◆ **TASK INSTRUCTIONS**
If a line in the entries contains the word "yellow", list it.

Object state change records
┌──

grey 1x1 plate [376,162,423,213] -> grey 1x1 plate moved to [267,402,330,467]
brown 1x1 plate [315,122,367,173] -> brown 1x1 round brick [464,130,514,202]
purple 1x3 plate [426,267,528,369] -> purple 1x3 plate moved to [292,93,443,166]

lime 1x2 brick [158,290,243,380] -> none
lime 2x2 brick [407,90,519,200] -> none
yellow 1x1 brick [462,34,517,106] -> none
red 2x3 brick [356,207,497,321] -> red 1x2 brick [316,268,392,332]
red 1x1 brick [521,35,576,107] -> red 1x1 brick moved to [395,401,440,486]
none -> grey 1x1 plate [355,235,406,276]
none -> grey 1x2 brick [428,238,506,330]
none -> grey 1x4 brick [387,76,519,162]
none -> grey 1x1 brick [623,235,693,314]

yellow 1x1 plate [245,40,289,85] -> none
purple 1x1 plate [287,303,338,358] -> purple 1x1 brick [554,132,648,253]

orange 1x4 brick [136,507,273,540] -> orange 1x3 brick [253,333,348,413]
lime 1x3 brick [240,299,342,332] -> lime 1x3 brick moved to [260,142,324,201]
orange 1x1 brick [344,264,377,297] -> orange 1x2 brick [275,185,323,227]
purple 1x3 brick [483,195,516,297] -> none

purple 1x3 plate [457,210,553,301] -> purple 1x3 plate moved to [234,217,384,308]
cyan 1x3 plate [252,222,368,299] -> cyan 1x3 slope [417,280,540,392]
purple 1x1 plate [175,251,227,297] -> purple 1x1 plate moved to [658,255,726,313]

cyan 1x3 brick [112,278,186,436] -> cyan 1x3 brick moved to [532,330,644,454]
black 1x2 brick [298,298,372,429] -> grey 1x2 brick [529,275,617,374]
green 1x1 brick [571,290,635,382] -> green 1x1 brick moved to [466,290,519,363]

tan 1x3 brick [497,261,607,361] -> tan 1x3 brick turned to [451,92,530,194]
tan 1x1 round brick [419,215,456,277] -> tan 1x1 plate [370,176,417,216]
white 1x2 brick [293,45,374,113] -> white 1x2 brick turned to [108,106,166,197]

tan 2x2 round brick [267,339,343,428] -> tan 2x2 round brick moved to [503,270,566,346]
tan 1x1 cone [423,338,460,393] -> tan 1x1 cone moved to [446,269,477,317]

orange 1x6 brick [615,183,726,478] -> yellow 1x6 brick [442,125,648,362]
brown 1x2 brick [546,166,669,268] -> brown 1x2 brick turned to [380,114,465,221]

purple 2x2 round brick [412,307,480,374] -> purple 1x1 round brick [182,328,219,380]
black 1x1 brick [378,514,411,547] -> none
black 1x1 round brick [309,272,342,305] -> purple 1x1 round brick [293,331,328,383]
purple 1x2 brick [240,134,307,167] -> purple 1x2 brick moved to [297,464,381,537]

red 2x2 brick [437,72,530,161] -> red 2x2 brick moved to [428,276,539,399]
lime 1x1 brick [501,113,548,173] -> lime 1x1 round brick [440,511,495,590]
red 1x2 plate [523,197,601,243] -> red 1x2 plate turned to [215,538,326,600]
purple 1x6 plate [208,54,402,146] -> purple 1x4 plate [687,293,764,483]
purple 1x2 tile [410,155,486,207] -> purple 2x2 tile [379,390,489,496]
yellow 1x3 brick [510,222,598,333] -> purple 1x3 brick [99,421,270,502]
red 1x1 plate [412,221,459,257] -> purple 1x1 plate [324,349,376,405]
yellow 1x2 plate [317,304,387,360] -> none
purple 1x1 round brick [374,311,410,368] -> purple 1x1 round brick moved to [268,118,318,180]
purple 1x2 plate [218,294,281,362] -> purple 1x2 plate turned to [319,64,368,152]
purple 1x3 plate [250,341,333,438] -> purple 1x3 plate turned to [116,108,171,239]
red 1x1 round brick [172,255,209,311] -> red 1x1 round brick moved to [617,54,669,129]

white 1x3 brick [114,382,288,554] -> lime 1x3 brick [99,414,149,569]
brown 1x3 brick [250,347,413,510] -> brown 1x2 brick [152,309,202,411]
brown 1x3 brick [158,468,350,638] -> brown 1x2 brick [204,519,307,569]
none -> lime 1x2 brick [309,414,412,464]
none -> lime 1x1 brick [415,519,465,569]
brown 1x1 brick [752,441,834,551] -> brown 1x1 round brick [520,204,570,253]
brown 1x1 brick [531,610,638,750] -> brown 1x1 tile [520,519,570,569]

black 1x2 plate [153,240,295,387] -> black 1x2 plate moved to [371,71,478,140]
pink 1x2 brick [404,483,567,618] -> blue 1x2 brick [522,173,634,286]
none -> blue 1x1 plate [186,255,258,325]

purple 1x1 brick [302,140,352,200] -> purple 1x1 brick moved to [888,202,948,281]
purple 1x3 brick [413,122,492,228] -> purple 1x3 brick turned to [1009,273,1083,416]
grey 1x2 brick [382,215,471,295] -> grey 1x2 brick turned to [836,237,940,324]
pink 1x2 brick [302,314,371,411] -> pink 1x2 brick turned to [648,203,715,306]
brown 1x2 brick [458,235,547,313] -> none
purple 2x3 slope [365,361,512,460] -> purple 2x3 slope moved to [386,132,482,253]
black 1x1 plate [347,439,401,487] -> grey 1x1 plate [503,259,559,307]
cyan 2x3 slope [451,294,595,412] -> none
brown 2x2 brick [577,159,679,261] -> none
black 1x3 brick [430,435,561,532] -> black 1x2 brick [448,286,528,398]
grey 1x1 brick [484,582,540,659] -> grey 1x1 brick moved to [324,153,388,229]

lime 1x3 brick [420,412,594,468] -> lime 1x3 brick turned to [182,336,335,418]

└──

◆ **RESULT OF THE EXERCISE**
yellow 1x1 brick [462,34,517,106] -> none
yellow 1x1 plate [245,40,289,85] -> none
orange 1x6 brick [615,183,726,478] -> yellow 1x6 brick [442,125,648,362]
yellow 1x3 brick [510,222,598,333] -> purple 1x3 brick [99,421,270,502]
yellow 1x2 plate [317,304,387,360] -> none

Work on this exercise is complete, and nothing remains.